## RECORD SET:
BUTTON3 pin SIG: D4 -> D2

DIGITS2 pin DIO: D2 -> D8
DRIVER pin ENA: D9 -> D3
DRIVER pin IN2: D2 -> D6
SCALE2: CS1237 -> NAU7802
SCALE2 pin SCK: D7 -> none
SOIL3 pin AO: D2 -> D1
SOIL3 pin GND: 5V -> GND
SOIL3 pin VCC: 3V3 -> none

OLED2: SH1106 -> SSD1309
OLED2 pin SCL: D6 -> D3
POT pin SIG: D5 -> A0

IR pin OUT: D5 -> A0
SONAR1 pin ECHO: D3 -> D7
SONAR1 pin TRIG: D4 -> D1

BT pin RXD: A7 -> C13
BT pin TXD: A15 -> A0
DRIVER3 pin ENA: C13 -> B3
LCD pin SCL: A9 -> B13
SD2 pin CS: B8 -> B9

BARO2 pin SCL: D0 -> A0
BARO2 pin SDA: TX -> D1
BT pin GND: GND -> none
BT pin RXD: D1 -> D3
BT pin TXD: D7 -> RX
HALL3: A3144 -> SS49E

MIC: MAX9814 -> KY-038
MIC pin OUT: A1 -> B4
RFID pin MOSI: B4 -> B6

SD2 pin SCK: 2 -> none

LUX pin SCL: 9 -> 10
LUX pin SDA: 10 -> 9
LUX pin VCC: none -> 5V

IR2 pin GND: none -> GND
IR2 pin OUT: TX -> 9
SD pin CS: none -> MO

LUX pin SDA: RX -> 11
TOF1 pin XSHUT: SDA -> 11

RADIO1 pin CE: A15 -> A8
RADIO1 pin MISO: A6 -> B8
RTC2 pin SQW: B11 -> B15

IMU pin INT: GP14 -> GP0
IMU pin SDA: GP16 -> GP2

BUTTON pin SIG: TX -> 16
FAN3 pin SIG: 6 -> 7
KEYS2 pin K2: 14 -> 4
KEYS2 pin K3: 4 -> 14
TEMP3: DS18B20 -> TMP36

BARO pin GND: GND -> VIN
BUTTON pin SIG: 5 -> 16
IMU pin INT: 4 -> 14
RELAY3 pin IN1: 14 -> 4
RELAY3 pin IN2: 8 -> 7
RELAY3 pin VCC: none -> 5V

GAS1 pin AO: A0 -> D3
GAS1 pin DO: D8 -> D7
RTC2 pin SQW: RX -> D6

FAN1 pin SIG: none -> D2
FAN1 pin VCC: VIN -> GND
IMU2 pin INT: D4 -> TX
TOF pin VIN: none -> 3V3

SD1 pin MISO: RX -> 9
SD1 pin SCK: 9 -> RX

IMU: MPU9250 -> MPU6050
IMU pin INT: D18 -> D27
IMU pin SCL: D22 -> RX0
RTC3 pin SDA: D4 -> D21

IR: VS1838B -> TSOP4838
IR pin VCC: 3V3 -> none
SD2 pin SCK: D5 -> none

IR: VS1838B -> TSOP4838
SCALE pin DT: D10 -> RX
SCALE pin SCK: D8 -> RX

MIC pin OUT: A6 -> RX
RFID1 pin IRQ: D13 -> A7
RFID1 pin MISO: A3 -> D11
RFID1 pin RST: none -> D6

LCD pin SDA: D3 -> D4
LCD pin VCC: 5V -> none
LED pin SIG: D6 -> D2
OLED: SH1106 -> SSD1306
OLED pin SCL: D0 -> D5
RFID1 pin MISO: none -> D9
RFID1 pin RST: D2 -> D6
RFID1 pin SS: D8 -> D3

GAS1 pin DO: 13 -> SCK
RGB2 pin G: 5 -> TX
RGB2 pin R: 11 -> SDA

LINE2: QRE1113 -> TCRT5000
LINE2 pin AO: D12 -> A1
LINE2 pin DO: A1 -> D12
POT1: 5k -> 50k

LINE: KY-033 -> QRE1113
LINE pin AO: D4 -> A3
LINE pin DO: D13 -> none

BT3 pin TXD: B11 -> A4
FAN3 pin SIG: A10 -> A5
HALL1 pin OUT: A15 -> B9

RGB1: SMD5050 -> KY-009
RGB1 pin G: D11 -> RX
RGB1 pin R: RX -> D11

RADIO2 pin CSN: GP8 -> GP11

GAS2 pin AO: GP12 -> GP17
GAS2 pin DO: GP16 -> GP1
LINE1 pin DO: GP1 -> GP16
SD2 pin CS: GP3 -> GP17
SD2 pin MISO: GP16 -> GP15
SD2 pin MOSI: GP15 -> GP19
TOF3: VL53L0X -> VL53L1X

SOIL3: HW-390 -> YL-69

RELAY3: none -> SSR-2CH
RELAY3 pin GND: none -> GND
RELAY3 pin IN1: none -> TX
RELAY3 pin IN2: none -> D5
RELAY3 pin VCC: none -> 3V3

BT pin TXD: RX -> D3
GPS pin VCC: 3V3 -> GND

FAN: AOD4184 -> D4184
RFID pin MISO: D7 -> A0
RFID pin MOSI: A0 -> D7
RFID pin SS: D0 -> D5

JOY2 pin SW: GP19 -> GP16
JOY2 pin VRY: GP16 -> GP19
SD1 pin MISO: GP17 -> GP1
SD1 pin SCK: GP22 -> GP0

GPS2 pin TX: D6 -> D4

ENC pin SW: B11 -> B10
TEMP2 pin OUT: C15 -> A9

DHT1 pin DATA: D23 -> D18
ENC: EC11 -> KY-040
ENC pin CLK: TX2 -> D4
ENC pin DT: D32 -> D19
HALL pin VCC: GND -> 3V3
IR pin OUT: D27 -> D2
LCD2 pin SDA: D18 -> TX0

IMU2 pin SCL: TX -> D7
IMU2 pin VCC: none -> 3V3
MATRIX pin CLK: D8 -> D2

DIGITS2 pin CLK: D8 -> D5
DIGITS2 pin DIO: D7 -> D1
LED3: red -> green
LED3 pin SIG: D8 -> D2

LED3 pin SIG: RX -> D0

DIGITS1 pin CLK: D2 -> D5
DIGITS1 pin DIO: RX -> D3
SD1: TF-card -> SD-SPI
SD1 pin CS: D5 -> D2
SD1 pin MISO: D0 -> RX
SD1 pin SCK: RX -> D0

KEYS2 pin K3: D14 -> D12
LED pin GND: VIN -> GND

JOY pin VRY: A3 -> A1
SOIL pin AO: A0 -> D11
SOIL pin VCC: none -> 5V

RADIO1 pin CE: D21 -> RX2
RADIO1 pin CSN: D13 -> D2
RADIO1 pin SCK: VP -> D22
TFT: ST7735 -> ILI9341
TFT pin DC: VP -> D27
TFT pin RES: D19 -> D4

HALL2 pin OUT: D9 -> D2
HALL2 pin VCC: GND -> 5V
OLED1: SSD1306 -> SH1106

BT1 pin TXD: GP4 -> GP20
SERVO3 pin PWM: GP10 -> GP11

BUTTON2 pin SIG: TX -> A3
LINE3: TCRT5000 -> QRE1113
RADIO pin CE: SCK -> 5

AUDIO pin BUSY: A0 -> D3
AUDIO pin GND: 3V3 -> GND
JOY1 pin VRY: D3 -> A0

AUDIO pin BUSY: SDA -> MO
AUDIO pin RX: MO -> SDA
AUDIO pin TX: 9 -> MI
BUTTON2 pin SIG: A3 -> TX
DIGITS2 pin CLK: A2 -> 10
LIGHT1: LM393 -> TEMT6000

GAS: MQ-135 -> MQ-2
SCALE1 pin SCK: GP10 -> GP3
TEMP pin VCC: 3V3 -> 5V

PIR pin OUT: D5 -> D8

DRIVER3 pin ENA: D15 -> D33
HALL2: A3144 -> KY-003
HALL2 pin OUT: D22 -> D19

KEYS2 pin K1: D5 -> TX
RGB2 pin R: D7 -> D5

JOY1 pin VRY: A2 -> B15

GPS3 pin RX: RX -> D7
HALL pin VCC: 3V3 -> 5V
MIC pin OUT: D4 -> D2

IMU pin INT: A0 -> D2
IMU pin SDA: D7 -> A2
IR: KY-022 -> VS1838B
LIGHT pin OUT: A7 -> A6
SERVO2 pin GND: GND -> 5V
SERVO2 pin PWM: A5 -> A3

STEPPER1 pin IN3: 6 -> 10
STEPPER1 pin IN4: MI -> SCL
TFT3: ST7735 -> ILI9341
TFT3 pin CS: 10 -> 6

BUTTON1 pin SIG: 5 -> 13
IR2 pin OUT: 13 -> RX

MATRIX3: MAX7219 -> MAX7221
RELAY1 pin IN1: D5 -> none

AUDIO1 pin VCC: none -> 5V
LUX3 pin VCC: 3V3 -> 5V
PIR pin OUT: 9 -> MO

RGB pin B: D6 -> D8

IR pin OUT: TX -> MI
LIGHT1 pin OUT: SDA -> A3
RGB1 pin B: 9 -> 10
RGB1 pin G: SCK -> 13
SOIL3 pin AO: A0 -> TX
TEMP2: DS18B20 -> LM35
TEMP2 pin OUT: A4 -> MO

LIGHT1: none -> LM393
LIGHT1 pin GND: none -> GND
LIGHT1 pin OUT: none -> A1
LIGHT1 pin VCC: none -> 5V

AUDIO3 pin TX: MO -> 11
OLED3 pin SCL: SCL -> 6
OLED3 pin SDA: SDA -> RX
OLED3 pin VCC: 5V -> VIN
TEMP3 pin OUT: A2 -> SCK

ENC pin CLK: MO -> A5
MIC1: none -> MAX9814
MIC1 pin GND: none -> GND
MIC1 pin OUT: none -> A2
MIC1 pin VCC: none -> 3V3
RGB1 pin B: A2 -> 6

## TASK DESCRIPTION:
Every line between the one that contains "ENC pin CLK: MO -> A5" and the last line of the listing, both included, should be retyped exactly, with nothing else added.

## TASK RESULT:
ENC pin CLK: MO -> A5
MIC1: none -> MAX9814
MIC1 pin GND: none -> GND
MIC1 pin OUT: none -> A2
MIC1 pin VCC: none -> 3V3
RGB1 pin B: A2 -> 6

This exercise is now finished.